**INSTRUCTIONS FOR THE TASK**
Exclude all pictures, and reproduce exactly the lines from the one containing "to (262 117)" through the end of the records, with nothing else added.

--- DATA SHOWN Enclosed Below ---

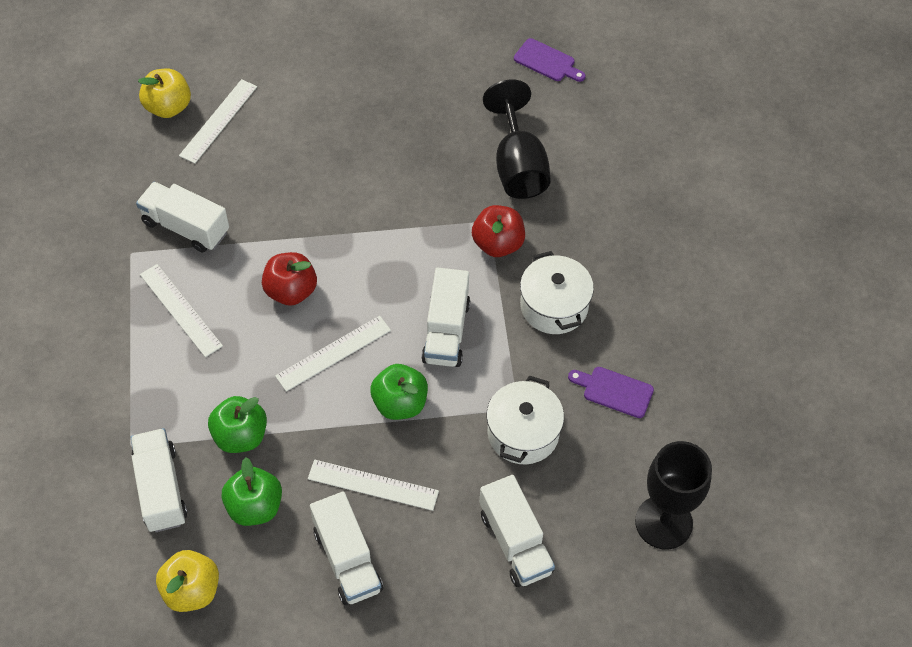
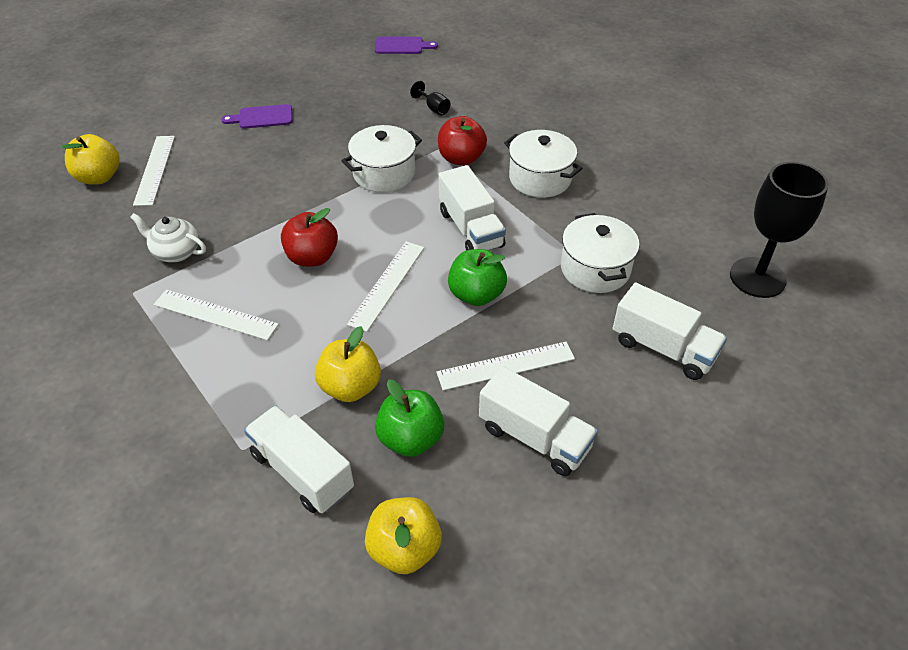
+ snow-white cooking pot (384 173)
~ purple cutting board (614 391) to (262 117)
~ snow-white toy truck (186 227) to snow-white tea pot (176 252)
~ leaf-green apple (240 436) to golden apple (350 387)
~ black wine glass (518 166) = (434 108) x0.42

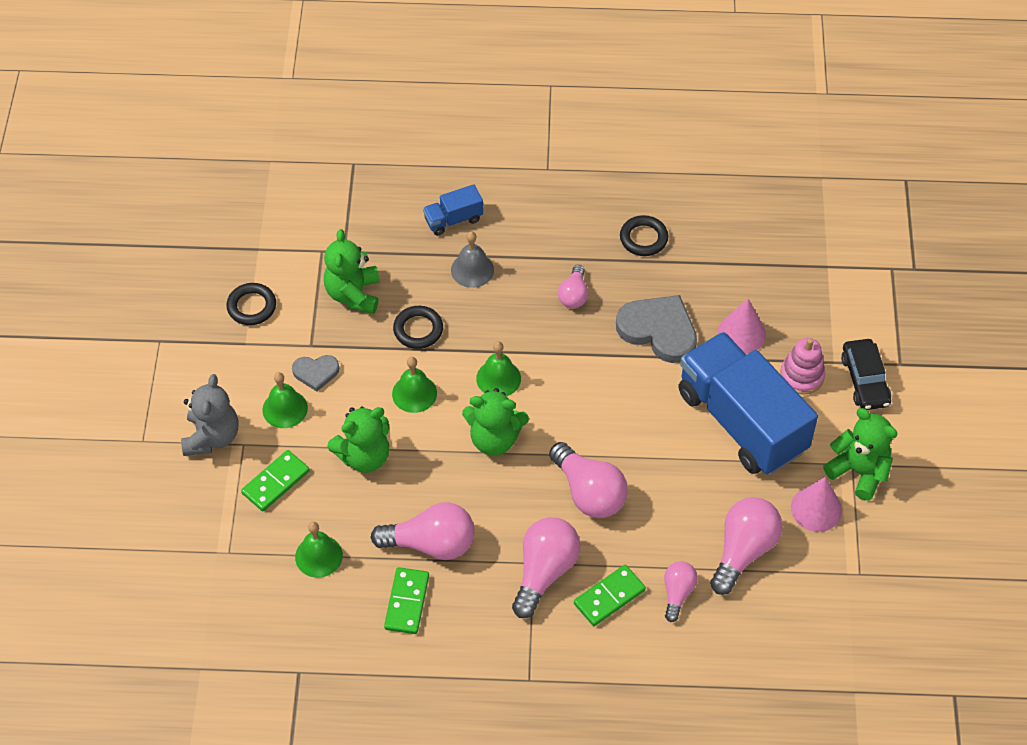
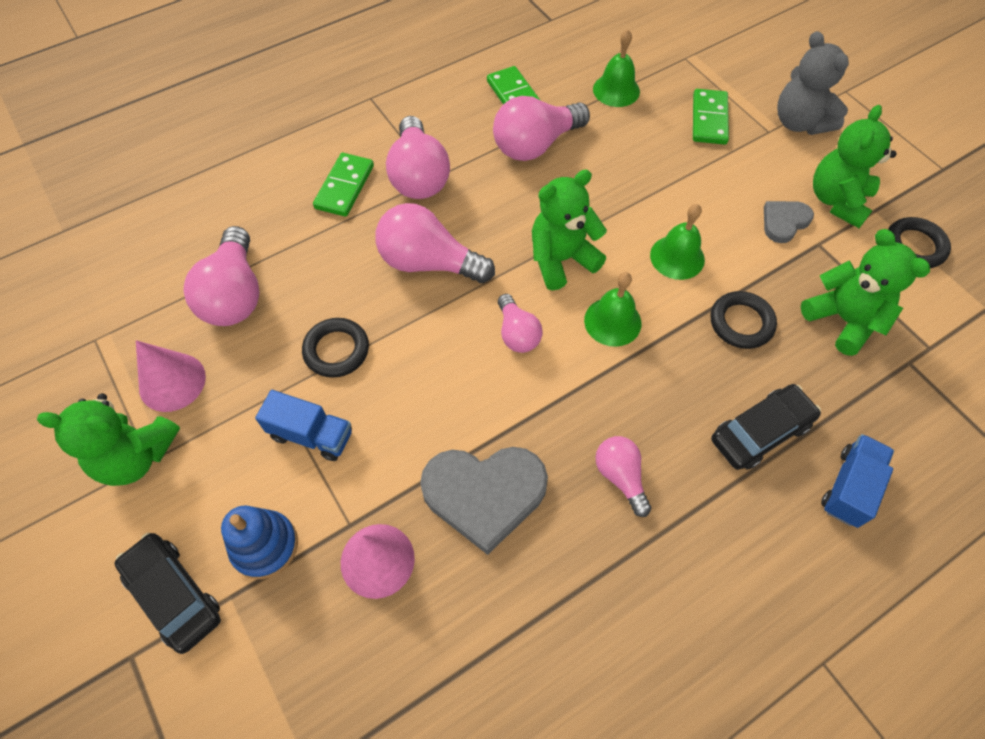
- leaf-green school bell (285 409)
~ leaf-green stuffed bear (364 456) to (837 200)
~ black torus (643 238) to (336 350)
~ rose-pink bulb (677 593) to (517 333)
~ ash-grey school bell (472 270) to black toy car (760 432)
~ rose-pink stacking toy (801 376) to royal blue stacking toy (265 546)
~ royal blue toy truck (741 421) = (311 435) x0.43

--- End of Enclosed DATA SHOWN ---

**EXERCISE SOLUTION**
~ purple cutting board (614 391) to (262 117)
~ snow-white toy truck (186 227) to snow-white tea pot (176 252)
~ leaf-green apple (240 436) to golden apple (350 387)
~ black wine glass (518 166) = (434 108) x0.42

- leaf-green school bell (285 409)
~ leaf-green stuffed bear (364 456) to (837 200)
~ black torus (643 238) to (336 350)
~ rose-pink bulb (677 593) to (517 333)
~ ash-grey school bell (472 270) to black toy car (760 432)
~ rose-pink stacking toy (801 376) to royal blue stacking toy (265 546)
~ royal blue toy truck (741 421) = (311 435) x0.43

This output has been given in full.